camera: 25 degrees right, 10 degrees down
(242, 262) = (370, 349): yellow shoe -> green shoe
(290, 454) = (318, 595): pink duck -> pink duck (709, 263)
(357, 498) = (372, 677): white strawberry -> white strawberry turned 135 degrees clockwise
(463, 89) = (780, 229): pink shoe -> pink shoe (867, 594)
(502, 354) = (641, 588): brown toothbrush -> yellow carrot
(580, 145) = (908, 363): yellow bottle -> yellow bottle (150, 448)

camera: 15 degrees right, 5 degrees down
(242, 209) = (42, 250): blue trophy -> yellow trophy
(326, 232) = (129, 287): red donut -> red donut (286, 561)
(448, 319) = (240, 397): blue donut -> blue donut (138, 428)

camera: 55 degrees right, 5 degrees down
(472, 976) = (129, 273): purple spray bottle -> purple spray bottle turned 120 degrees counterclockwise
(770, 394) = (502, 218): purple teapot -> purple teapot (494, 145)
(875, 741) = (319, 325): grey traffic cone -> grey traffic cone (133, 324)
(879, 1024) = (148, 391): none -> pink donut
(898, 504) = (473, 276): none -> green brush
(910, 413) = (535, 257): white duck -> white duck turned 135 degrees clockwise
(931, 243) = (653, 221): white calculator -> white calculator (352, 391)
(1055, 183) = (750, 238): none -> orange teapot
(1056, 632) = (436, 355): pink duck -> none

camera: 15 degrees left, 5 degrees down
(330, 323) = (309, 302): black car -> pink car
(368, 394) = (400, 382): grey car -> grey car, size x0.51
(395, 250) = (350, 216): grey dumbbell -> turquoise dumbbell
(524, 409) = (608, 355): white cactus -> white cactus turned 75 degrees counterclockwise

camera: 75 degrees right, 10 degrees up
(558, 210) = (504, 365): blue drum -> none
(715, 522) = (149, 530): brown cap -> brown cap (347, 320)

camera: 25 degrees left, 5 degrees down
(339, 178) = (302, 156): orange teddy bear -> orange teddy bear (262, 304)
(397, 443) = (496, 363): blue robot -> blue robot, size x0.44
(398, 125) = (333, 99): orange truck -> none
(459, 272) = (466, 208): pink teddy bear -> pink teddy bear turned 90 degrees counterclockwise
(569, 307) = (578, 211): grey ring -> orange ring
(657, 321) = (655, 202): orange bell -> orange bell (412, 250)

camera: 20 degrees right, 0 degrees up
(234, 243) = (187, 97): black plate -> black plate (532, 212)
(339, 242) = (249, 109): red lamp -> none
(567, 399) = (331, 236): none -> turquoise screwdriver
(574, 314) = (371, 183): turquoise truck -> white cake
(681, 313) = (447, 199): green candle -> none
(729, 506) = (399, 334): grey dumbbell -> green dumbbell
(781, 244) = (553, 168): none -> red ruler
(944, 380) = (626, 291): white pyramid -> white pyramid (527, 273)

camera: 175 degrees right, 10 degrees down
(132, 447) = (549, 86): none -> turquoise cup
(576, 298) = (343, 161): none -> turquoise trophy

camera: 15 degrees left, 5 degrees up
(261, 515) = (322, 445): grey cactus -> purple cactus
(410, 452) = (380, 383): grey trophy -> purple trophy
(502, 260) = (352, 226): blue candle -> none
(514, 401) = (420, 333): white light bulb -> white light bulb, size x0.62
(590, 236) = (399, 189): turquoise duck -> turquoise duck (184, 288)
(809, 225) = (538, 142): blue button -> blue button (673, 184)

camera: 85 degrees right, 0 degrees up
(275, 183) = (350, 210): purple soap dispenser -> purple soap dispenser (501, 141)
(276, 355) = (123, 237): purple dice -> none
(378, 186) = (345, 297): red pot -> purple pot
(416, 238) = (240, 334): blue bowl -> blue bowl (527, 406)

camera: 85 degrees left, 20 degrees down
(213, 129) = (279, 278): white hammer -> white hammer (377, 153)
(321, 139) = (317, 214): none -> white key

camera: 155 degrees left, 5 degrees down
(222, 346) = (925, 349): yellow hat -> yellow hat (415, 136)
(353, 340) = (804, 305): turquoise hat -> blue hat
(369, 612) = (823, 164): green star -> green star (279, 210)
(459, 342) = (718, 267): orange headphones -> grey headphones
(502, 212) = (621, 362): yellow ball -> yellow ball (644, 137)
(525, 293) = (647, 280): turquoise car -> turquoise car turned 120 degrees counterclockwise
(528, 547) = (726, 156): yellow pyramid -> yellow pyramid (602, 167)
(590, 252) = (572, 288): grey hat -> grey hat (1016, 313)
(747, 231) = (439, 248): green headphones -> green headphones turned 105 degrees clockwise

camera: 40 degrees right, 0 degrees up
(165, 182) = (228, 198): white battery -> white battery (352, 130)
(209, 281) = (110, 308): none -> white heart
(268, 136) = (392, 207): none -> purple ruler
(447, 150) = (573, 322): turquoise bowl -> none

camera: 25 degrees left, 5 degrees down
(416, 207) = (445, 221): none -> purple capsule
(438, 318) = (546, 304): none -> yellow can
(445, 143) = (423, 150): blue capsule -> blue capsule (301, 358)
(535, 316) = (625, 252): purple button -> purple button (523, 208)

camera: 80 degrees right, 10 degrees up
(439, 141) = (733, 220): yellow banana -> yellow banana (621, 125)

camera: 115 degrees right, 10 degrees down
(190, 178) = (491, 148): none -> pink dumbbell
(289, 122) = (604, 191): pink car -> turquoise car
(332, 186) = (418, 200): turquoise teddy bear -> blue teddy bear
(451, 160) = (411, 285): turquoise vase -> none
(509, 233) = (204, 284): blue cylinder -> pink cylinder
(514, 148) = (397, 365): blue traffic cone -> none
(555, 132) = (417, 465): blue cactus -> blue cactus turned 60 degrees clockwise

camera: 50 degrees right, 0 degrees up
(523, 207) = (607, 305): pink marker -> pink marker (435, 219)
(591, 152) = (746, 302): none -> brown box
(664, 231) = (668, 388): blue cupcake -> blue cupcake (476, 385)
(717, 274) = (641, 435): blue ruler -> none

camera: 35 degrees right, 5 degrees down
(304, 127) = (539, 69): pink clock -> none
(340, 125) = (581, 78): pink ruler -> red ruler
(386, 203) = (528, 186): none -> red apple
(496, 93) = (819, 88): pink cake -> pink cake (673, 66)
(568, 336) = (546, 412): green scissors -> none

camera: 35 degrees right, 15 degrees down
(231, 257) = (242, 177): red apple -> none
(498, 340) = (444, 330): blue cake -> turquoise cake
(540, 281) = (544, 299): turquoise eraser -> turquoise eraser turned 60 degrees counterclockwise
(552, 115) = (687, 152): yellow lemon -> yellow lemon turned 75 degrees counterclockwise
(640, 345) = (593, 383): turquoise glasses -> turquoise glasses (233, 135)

Task instructions | How many lines of the listing above hold the string "teddy"? Answer with the number alone.

Answer to this problem | 3